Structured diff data

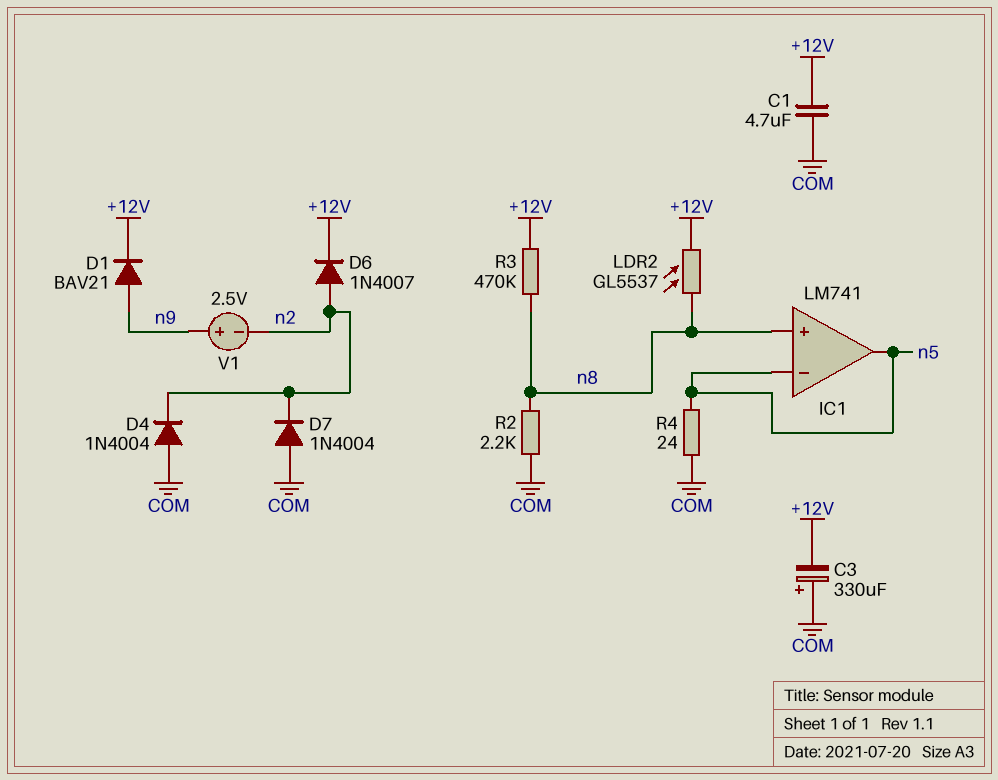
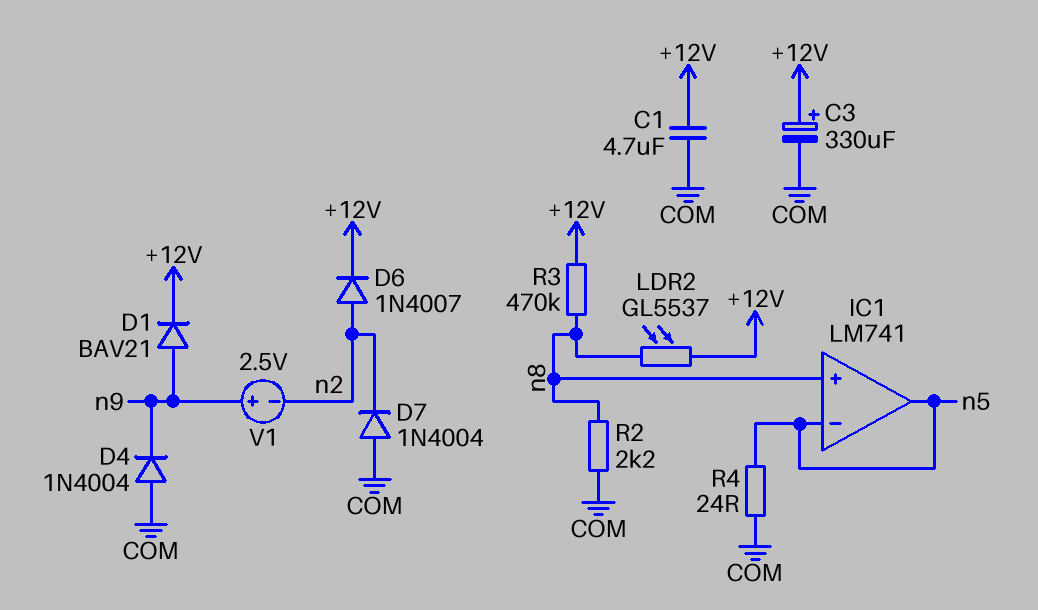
C3: 330uF (plus COM, minus +12V) -> 330uF (plus +12V, minus COM)
D4: diode 1N4004 (A COM, K n2) -> diode 1N4004 (A COM, K n9)

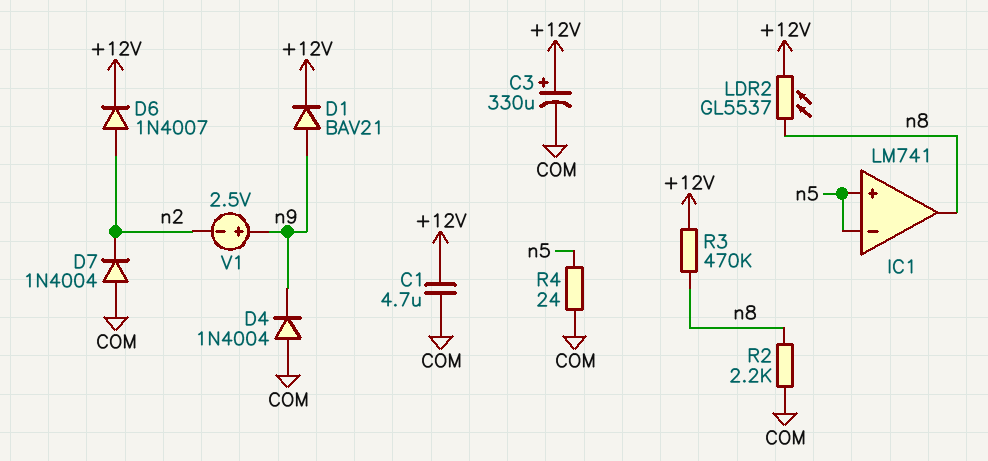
IC1 pin in+: n8 -> n5
IC1 pin out: n5 -> n8

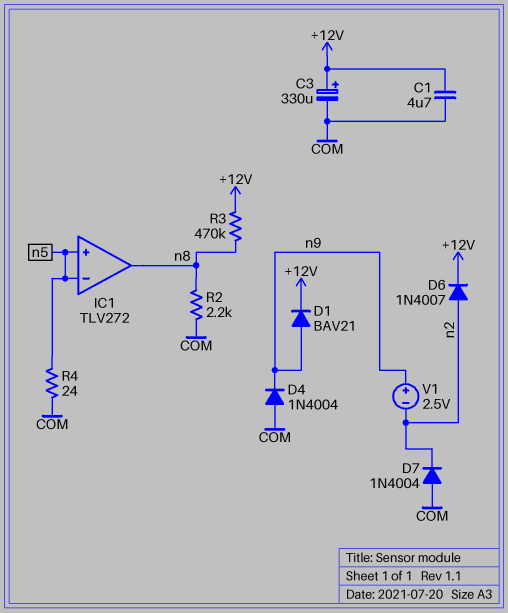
IC1: LM741 -> TLV272
LDR2: GL5537 (+12V, n8) -> none

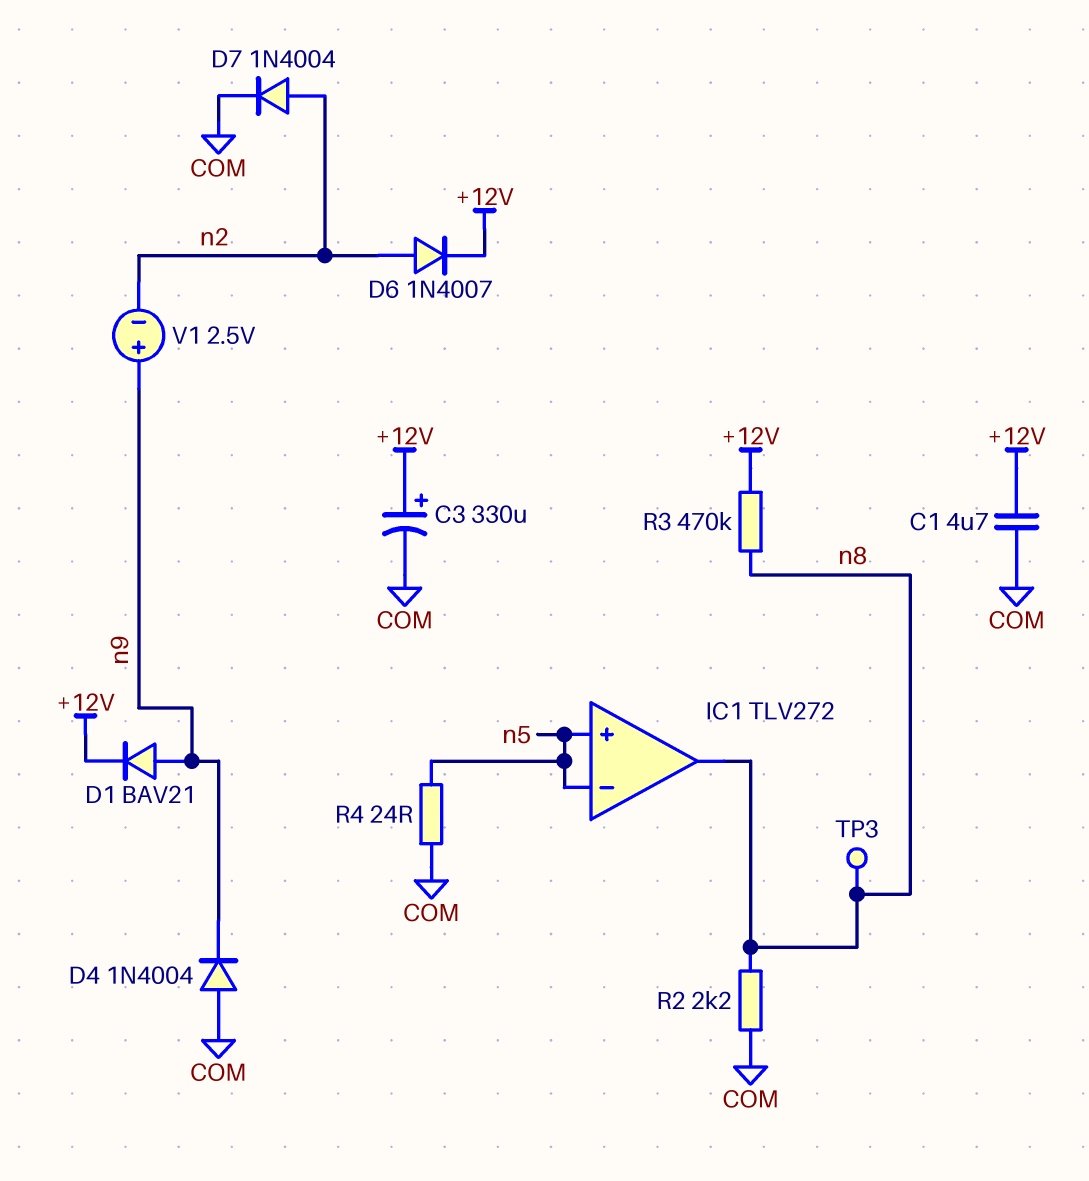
D7: diode 1N4004 (A COM, K n2) -> diode 1N4004 (A n2, K COM)
TP3: none -> test point (n8)

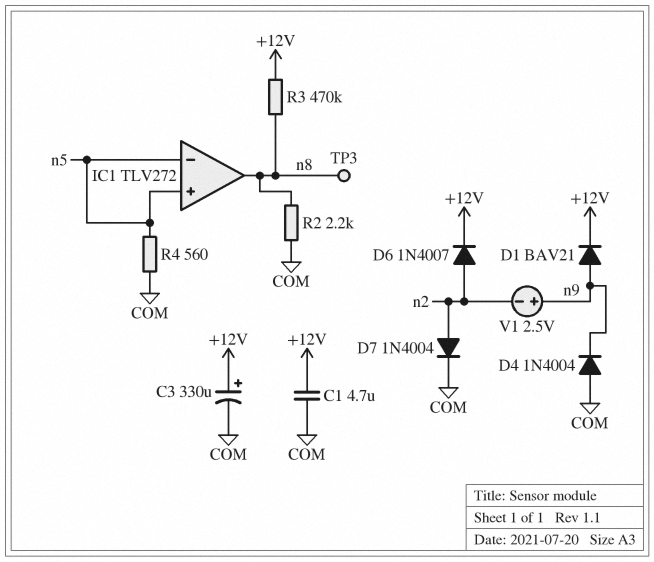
R4: 24 (COM, n5) -> 560 (COM, n5)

_Exercise objective:_
Each line of the records above must be repeated exactly, but no picture belongs in the copy.

_Result for this exercise:_
C3: 330uF (plus COM, minus +12V) -> 330uF (plus +12V, minus COM)
D4: diode 1N4004 (A COM, K n2) -> diode 1N4004 (A COM, K n9)

IC1 pin in+: n8 -> n5
IC1 pin out: n5 -> n8

IC1: LM741 -> TLV272
LDR2: GL5537 (+12V, n8) -> none

D7: diode 1N4004 (A COM, K n2) -> diode 1N4004 (A n2, K COM)
TP3: none -> test point (n8)

R4: 24 (COM, n5) -> 560 (COM, n5)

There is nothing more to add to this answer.